--- Data extracts Enclosed Below ---

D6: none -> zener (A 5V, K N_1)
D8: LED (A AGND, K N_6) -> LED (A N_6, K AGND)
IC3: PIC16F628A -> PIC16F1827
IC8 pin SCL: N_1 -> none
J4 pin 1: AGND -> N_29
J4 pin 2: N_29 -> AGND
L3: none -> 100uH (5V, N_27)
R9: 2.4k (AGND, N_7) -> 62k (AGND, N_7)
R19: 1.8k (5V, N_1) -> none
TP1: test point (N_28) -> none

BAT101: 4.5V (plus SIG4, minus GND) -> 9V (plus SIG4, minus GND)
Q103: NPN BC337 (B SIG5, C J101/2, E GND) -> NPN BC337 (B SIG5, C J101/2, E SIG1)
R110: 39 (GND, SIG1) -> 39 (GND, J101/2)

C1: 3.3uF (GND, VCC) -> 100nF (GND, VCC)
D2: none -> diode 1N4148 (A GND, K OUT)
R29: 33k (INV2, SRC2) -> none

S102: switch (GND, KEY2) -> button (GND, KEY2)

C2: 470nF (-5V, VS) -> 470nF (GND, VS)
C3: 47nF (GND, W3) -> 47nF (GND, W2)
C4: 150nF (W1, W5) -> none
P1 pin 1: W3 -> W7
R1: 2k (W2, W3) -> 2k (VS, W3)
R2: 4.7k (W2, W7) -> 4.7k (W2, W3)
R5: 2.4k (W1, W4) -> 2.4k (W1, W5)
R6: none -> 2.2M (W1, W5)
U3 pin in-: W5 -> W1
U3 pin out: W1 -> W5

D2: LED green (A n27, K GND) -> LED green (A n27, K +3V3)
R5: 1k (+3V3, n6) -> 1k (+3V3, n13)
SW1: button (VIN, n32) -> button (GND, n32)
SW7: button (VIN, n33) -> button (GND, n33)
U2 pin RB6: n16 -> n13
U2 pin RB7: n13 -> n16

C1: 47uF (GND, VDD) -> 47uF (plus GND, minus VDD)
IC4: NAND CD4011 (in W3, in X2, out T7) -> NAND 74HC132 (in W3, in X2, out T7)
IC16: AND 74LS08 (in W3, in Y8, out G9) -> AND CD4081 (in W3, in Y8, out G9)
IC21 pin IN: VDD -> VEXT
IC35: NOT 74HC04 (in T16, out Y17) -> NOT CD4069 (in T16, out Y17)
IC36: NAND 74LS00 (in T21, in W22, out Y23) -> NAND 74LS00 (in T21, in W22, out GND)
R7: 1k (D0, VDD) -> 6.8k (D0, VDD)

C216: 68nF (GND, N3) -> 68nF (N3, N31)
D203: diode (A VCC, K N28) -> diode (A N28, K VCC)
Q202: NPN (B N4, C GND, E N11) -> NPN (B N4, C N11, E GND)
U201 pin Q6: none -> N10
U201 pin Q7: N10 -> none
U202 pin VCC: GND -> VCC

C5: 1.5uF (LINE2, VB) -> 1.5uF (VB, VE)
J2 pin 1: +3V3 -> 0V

--- End of Enclosed Data extracts ---

- [What this task involves] Your reply should consist only of the lines running from the line with "R1: 2k (W2, W3) -> 2k (VS, W3)" to the end of the listing, retyped exactly.

- [Your solution]
R1: 2k (W2, W3) -> 2k (VS, W3)
R2: 4.7k (W2, W7) -> 4.7k (W2, W3)
R5: 2.4k (W1, W4) -> 2.4k (W1, W5)
R6: none -> 2.2M (W1, W5)
U3 pin in-: W5 -> W1
U3 pin out: W1 -> W5

D2: LED green (A n27, K GND) -> LED green (A n27, K +3V3)
R5: 1k (+3V3, n6) -> 1k (+3V3, n13)
SW1: button (VIN, n32) -> button (GND, n32)
SW7: button (VIN, n33) -> button (GND, n33)
U2 pin RB6: n16 -> n13
U2 pin RB7: n13 -> n16

C1: 47uF (GND, VDD) -> 47uF (plus GND, minus VDD)
IC4: NAND CD4011 (in W3, in X2, out T7) -> NAND 74HC132 (in W3, in X2, out T7)
IC16: AND 74LS08 (in W3, in Y8, out G9) -> AND CD4081 (in W3, in Y8, out G9)
IC21 pin IN: VDD -> VEXT
IC35: NOT 74HC04 (in T16, out Y17) -> NOT CD4069 (in T16, out Y17)
IC36: NAND 74LS00 (in T21, in W22, out Y23) -> NAND 74LS00 (in T21, in W22, out GND)
R7: 1k (D0, VDD) -> 6.8k (D0, VDD)

C216: 68nF (GND, N3) -> 68nF (N3, N31)
D203: diode (A VCC, K N28) -> diode (A N28, K VCC)
Q202: NPN (B N4, C GND, E N11) -> NPN (B N4, C N11, E GND)
U201 pin Q6: none -> N10
U201 pin Q7: N10 -> none
U202 pin VCC: GND -> VCC

C5: 1.5uF (LINE2, VB) -> 1.5uF (VB, VE)
J2 pin 1: +3V3 -> 0V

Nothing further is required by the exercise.